◆ Description of the task: All of the data below should be repeated exactly. Pictures should not be included.

◆ Spatial object tracking data:
• • • • • • •
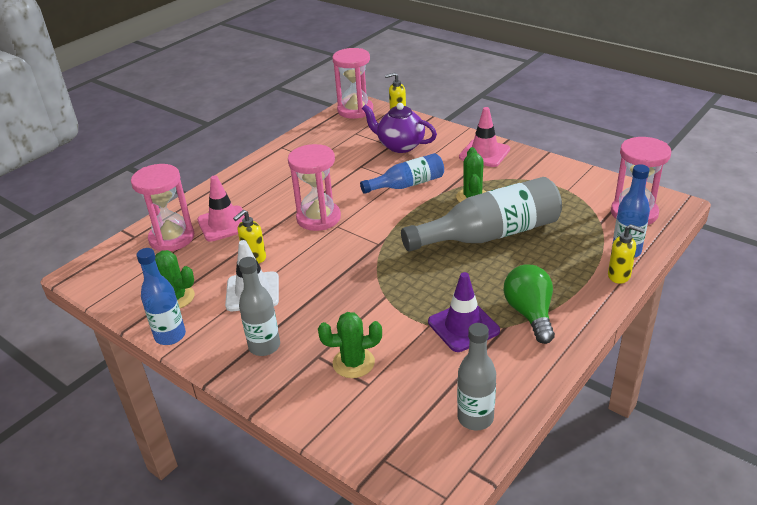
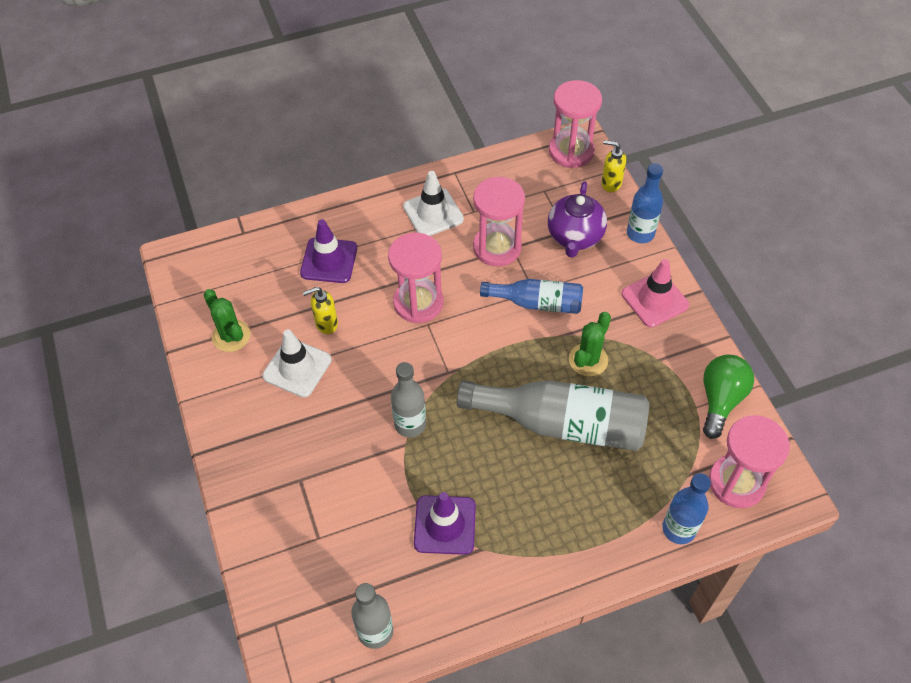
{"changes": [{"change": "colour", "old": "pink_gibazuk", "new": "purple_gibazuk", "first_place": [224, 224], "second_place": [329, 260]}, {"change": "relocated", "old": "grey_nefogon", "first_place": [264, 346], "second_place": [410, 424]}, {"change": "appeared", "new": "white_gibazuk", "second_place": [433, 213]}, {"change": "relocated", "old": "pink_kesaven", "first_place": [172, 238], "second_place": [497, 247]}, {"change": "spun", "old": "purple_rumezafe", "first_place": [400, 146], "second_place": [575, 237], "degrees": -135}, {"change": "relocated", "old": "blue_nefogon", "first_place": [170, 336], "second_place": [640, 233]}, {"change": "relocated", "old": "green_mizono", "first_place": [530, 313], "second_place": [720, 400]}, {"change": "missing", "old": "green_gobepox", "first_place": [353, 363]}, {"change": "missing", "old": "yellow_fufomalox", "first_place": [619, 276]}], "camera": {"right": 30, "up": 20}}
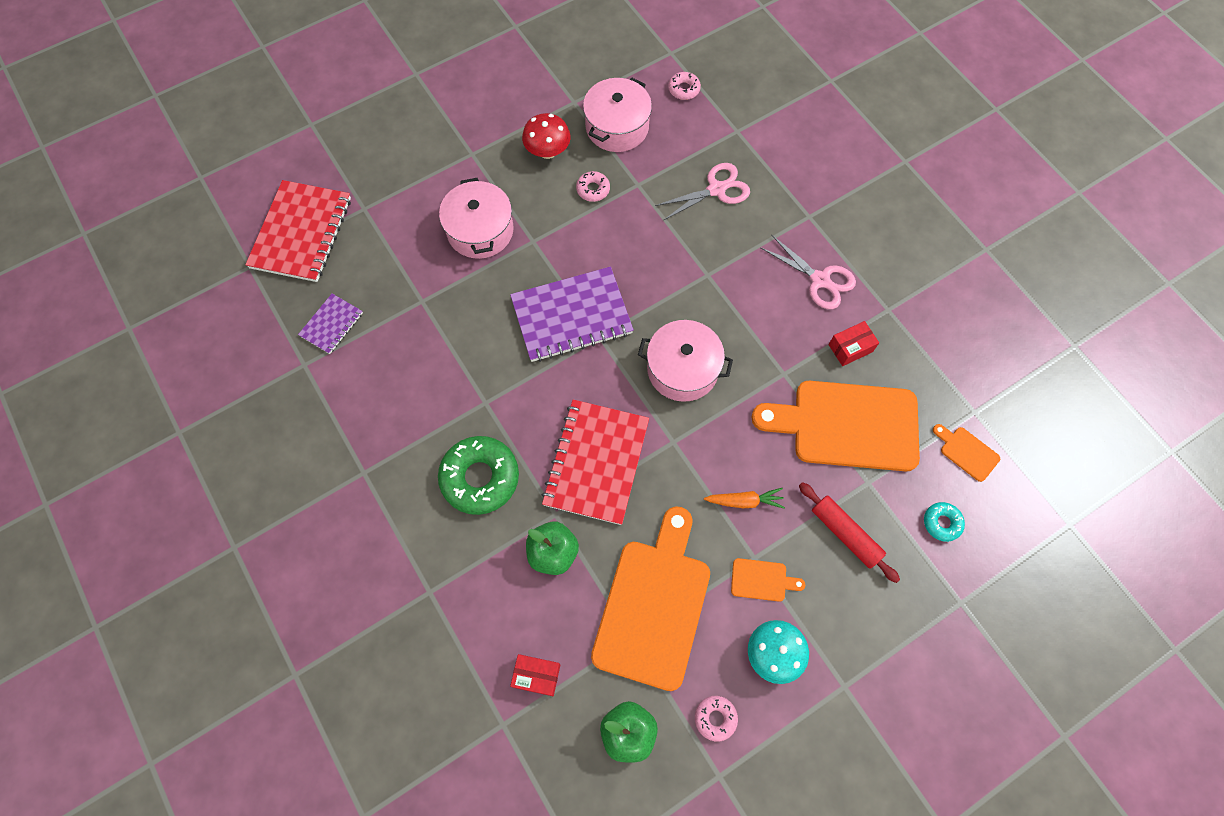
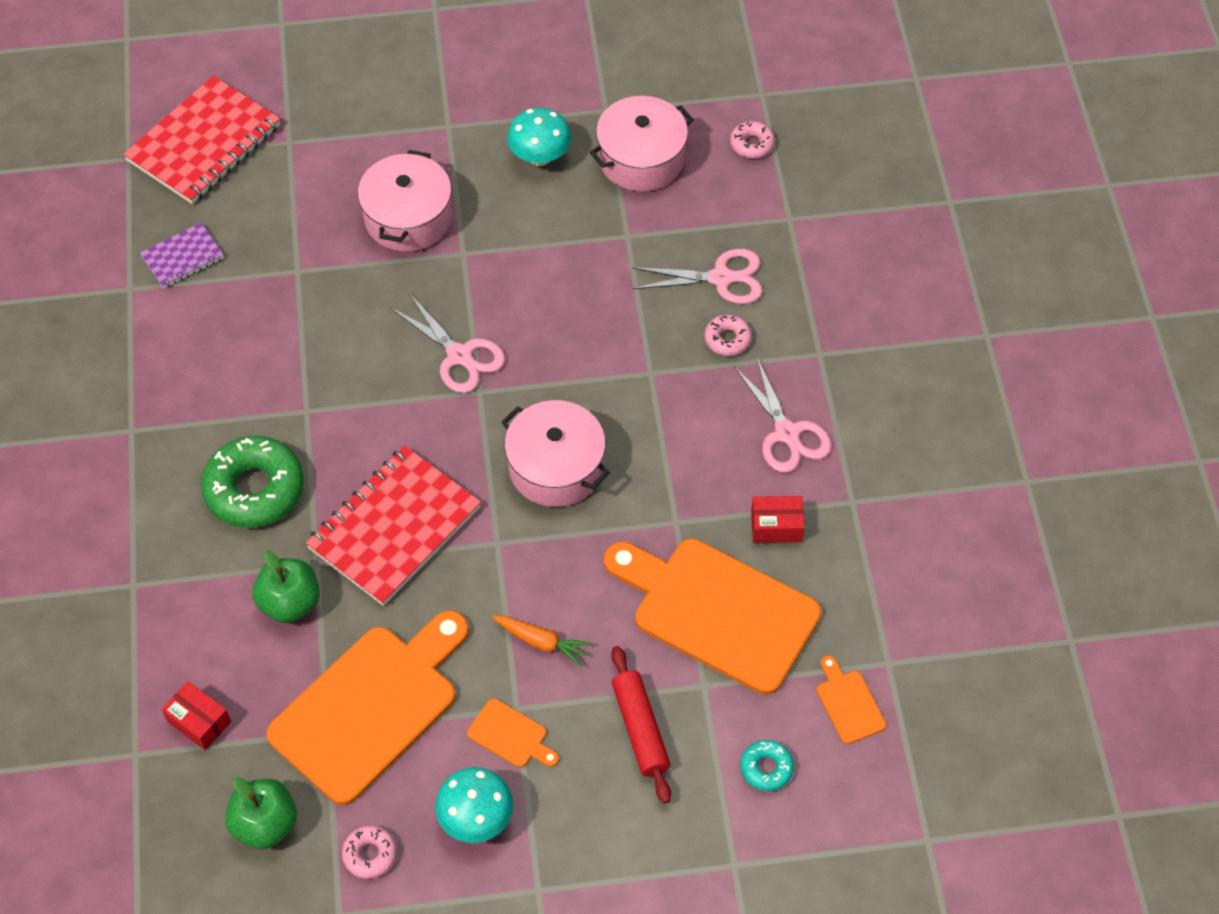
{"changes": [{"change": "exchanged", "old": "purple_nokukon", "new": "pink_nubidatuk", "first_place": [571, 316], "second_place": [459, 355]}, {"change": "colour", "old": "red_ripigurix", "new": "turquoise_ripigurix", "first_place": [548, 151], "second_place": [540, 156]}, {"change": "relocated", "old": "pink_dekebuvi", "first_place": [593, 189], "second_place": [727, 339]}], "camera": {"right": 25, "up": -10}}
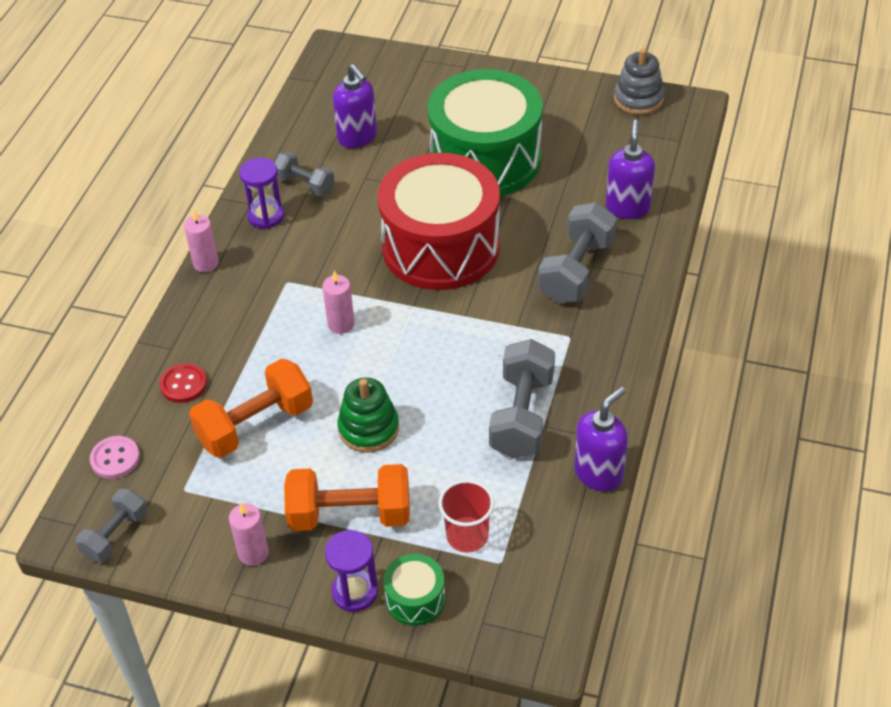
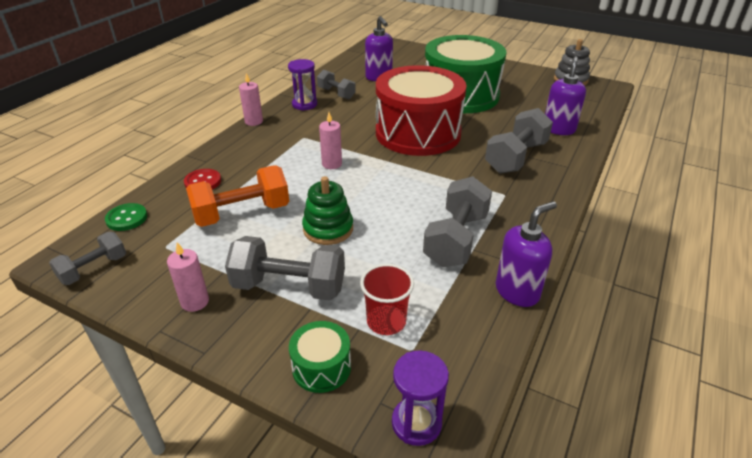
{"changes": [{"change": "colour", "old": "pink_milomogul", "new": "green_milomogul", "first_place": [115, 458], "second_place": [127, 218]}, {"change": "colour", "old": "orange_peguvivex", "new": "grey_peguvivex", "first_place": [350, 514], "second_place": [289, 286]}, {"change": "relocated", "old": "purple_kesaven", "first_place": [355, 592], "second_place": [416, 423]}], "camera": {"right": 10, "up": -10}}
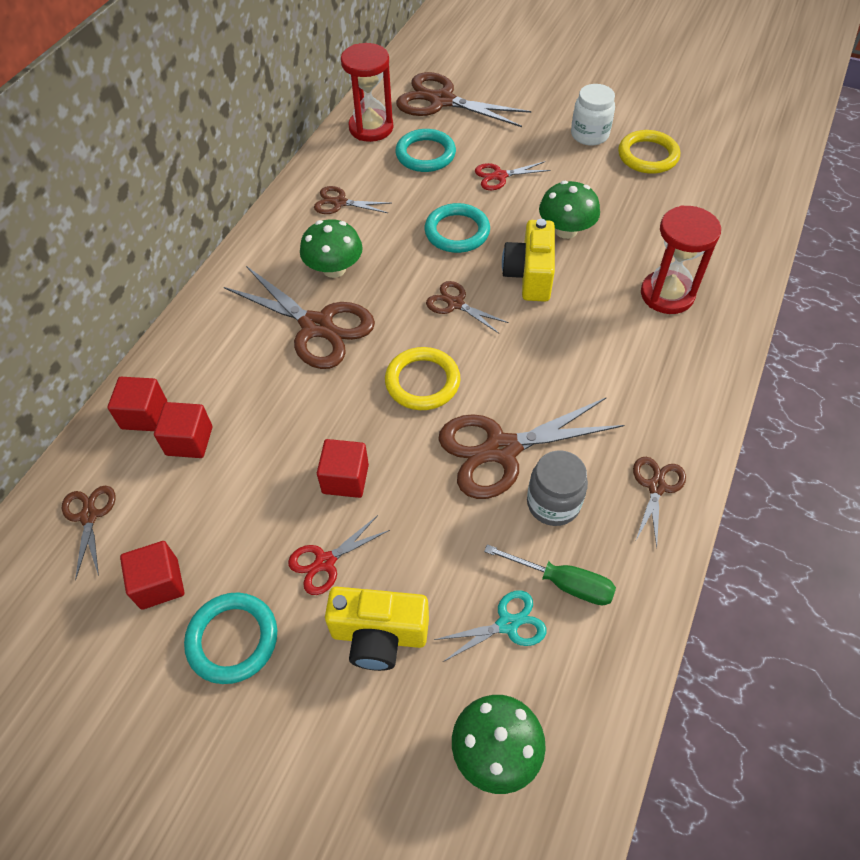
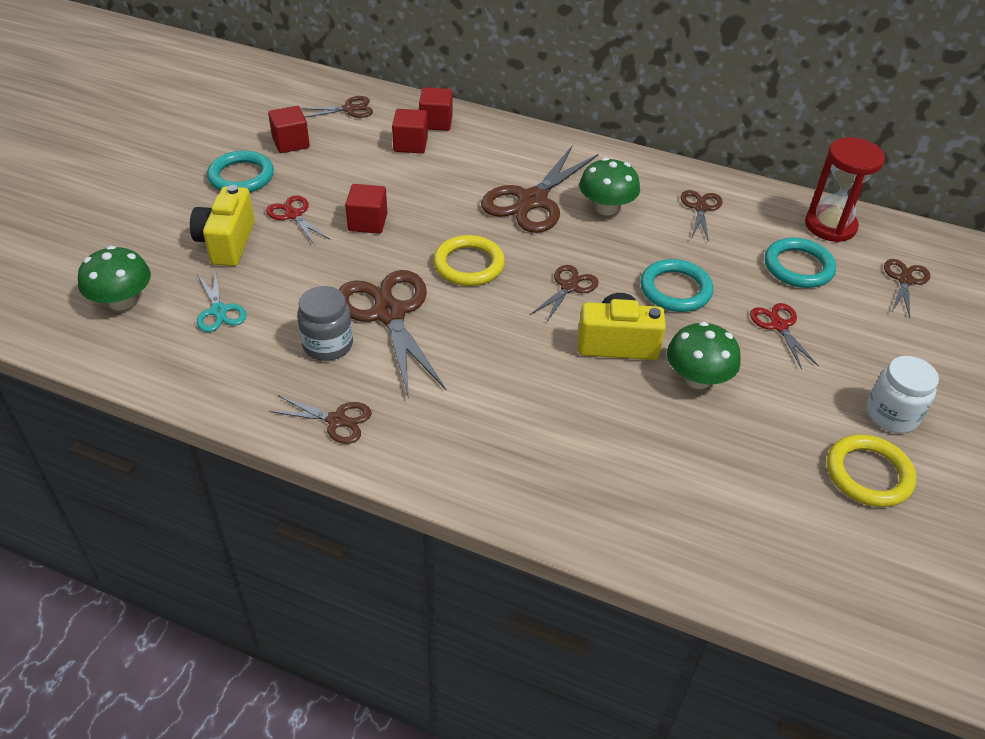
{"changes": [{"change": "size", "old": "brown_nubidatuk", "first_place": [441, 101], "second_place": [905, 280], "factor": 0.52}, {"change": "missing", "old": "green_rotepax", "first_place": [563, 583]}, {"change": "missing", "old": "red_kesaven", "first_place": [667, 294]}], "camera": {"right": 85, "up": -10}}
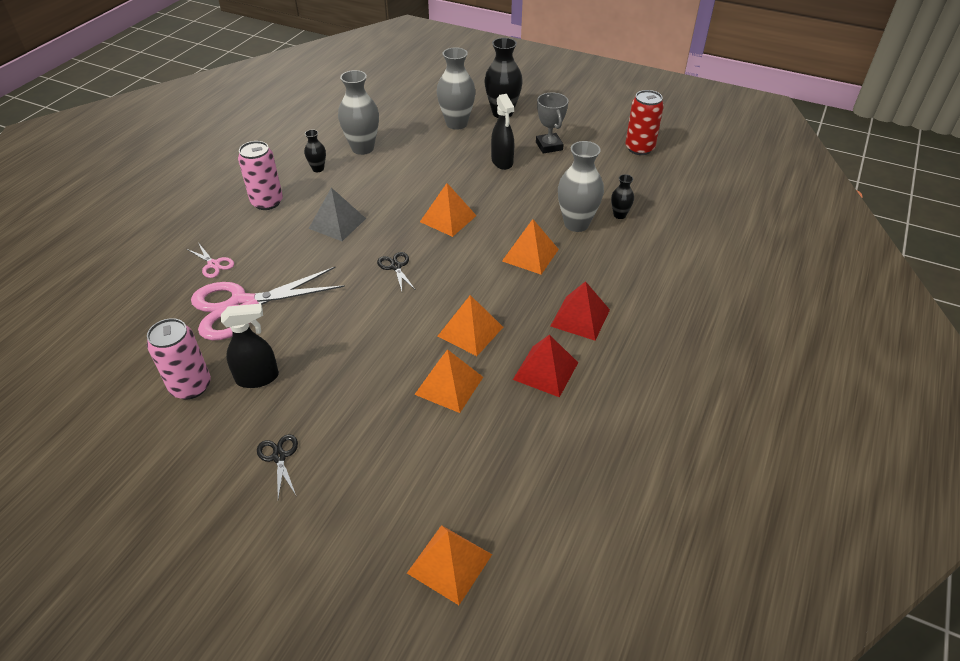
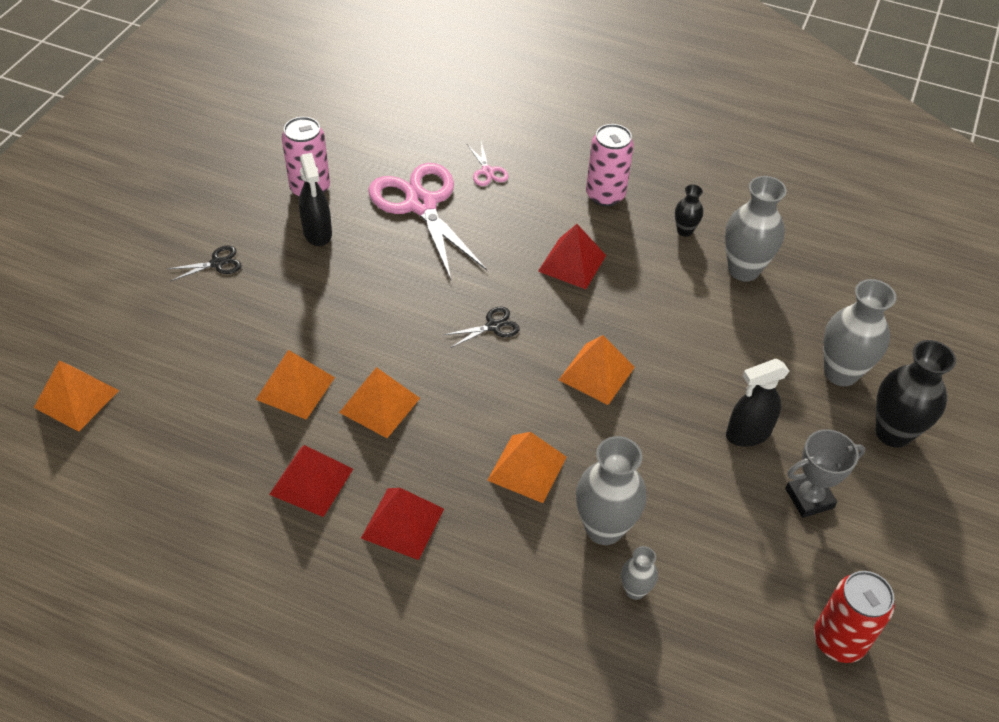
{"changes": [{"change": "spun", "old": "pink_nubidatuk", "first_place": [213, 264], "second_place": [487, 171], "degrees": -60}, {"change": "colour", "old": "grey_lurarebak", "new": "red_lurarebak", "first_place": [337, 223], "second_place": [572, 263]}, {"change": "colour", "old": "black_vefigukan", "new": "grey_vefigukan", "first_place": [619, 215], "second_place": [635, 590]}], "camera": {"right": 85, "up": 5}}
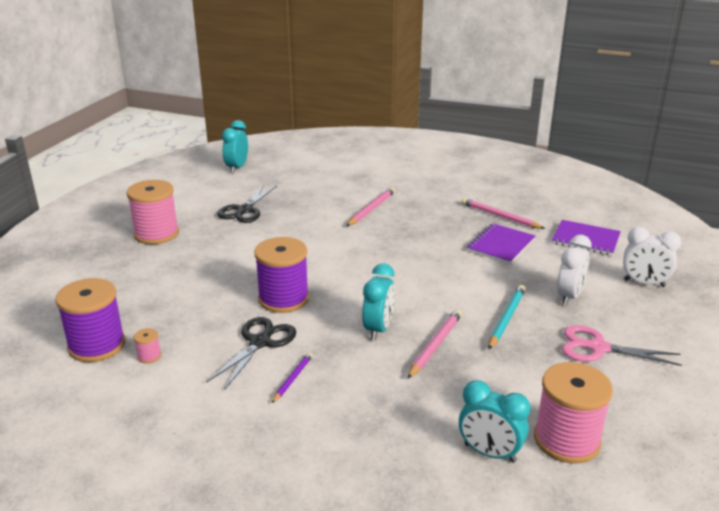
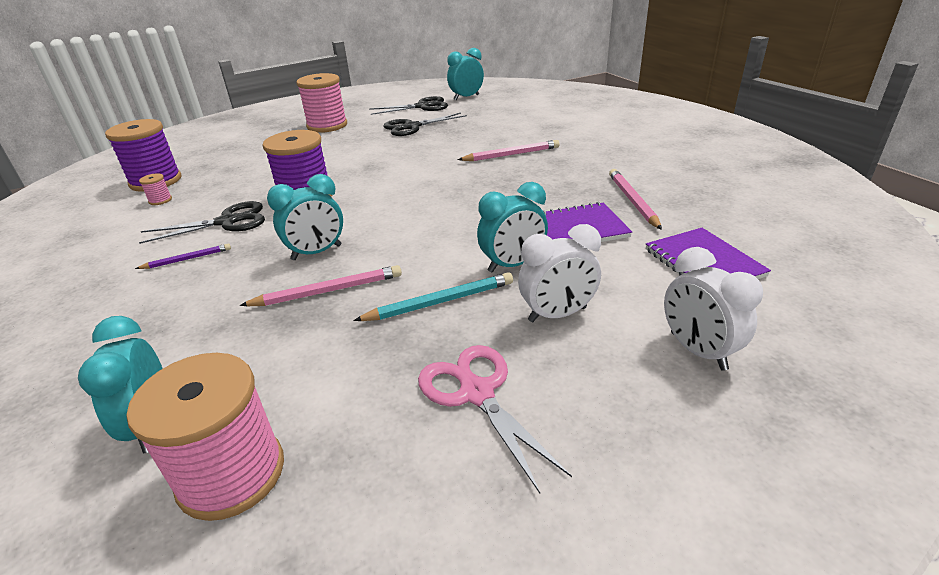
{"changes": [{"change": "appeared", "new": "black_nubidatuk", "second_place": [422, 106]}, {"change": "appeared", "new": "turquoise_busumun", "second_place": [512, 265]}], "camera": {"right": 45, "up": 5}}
• • • • • • •
◆ Response to this exercise:
{"changes": [{"change": "colour", "old": "pink_gibazuk", "new": "purple_gibazuk", "first_place": [224, 224], "second_place": [329, 260]}, {"change": "relocated", "old": "grey_nefogon", "first_place": [264, 346], "second_place": [410, 424]}, {"change": "appeared", "new": "white_gibazuk", "second_place": [433, 213]}, {"change": "relocated", "old": "pink_kesaven", "first_place": [172, 238], "second_place": [497, 247]}, {"change": "spun", "old": "purple_rumezafe", "first_place": [400, 146], "second_place": [575, 237], "degrees": -135}, {"change": "relocated", "old": "blue_nefogon", "first_place": [170, 336], "second_place": [640, 233]}, {"change": "relocated", "old": "green_mizono", "first_place": [530, 313], "second_place": [720, 400]}, {"change": "missing", "old": "green_gobepox", "first_place": [353, 363]}, {"change": "missing", "old": "yellow_fufomalox", "first_place": [619, 276]}], "camera": {"right": 30, "up": 20}}
{"changes": [{"change": "exchanged", "old": "purple_nokukon", "new": "pink_nubidatuk", "first_place": [571, 316], "second_place": [459, 355]}, {"change": "colour", "old": "red_ripigurix", "new": "turquoise_ripigurix", "first_place": [548, 151], "second_place": [540, 156]}, {"change": "relocated", "old": "pink_dekebuvi", "first_place": [593, 189], "second_place": [727, 339]}], "camera": {"right": 25, "up": -10}}
{"changes": [{"change": "colour", "old": "pink_milomogul", "new": "green_milomogul", "first_place": [115, 458], "second_place": [127, 218]}, {"change": "colour", "old": "orange_peguvivex", "new": "grey_peguvivex", "first_place": [350, 514], "second_place": [289, 286]}, {"change": "relocated", "old": "purple_kesaven", "first_place": [355, 592], "second_place": [416, 423]}], "camera": {"right": 10, "up": -10}}
{"changes": [{"change": "size", "old": "brown_nubidatuk", "first_place": [441, 101], "second_place": [905, 280], "factor": 0.52}, {"change": "missing", "old": "green_rotepax", "first_place": [563, 583]}, {"change": "missing", "old": "red_kesaven", "first_place": [667, 294]}], "camera": {"right": 85, "up": -10}}
{"changes": [{"change": "spun", "old": "pink_nubidatuk", "first_place": [213, 264], "second_place": [487, 171], "degrees": -60}, {"change": "colour", "old": "grey_lurarebak", "new": "red_lurarebak", "first_place": [337, 223], "second_place": [572, 263]}, {"change": "colour", "old": "black_vefigukan", "new": "grey_vefigukan", "first_place": [619, 215], "second_place": [635, 590]}], "camera": {"right": 85, "up": 5}}
{"changes": [{"change": "appeared", "new": "black_nubidatuk", "second_place": [422, 106]}, {"change": "appeared", "new": "turquoise_busumun", "second_place": [512, 265]}], "camera": {"right": 45, "up": 5}}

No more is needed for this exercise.